What the exercise asks -
Each line of the data must be written out again verbatim; no image belongs in the copy.

Given material -
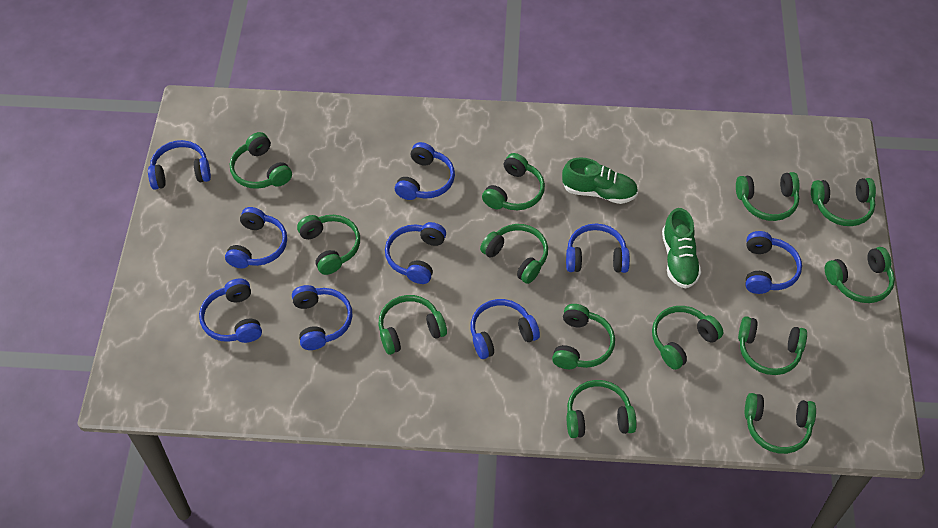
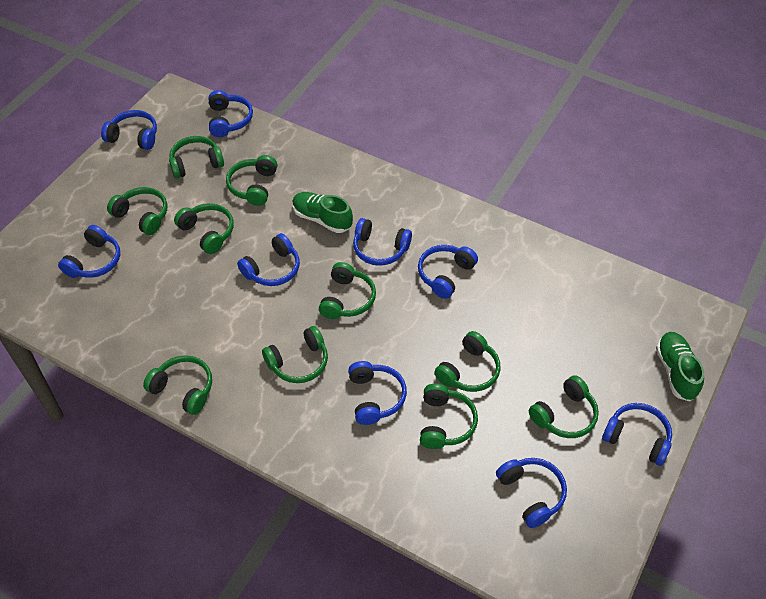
green headphones: 13 -> 10

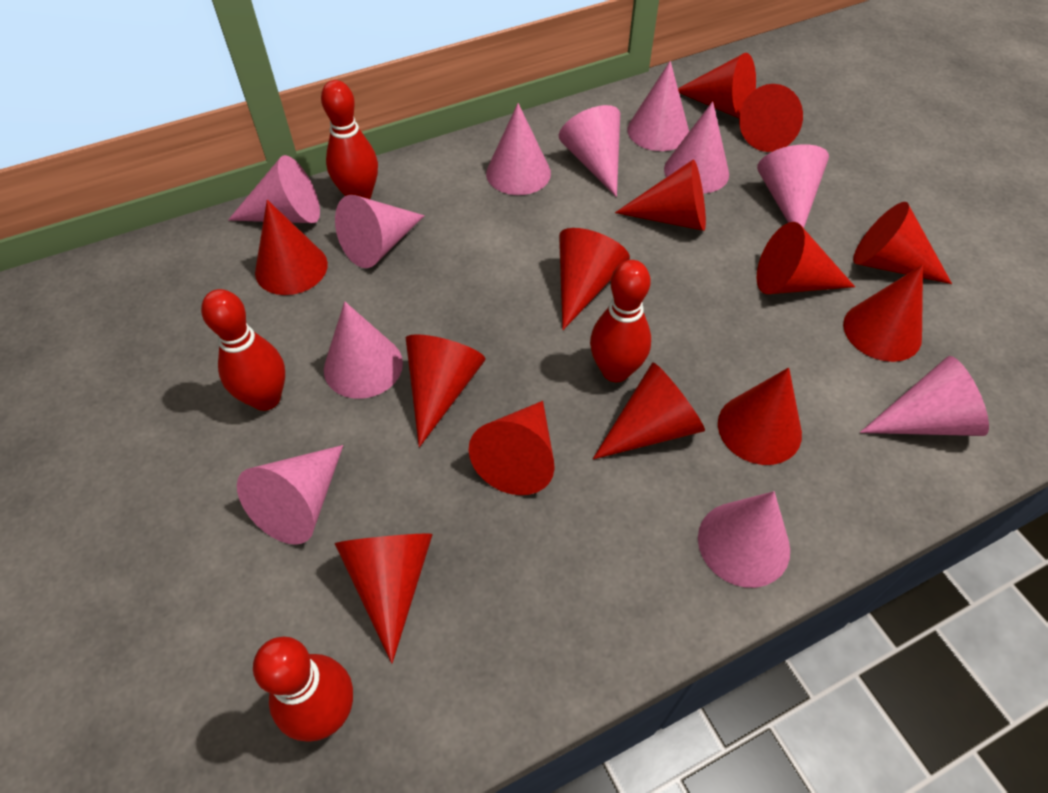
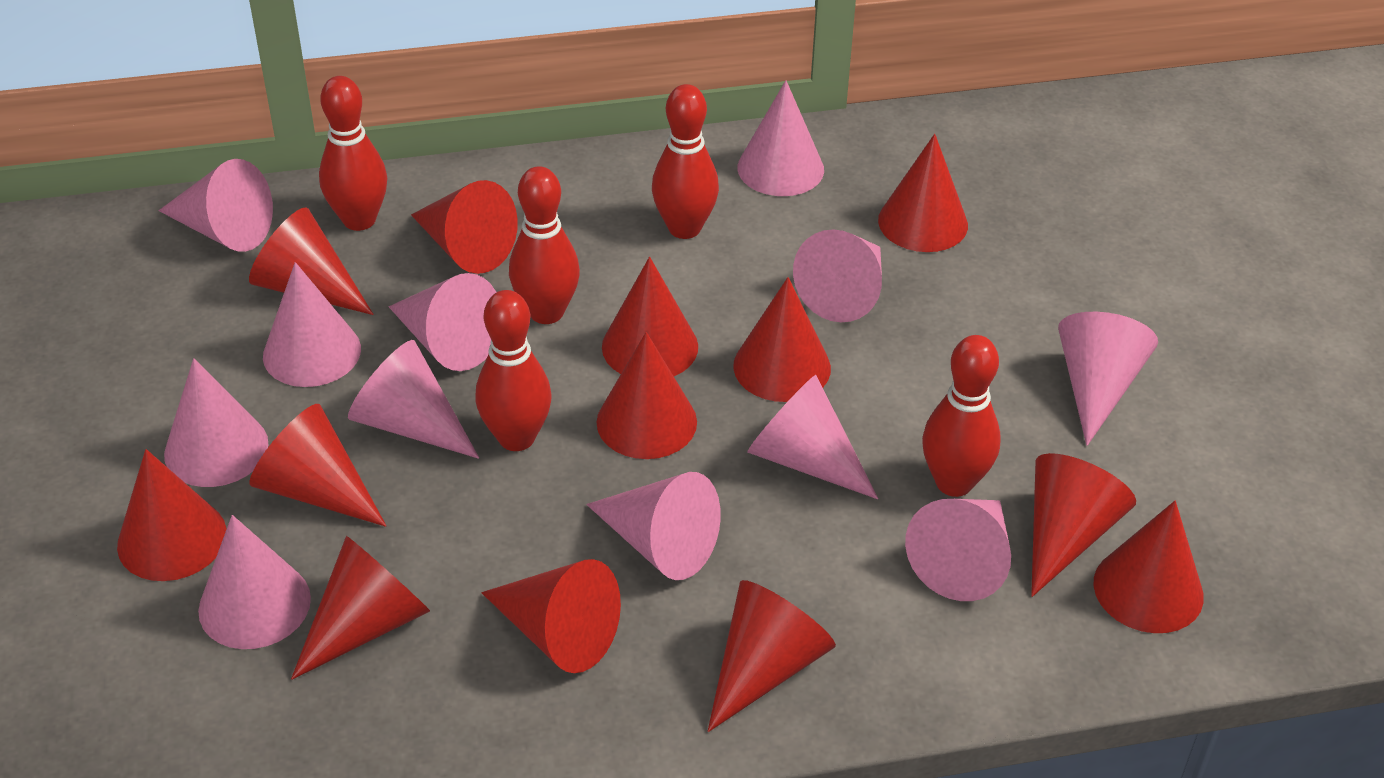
pink cone: 11 -> 12
red bowling pin: 4 -> 5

Problem solution -
green headphones: 13 -> 10

pink cone: 11 -> 12
red bowling pin: 4 -> 5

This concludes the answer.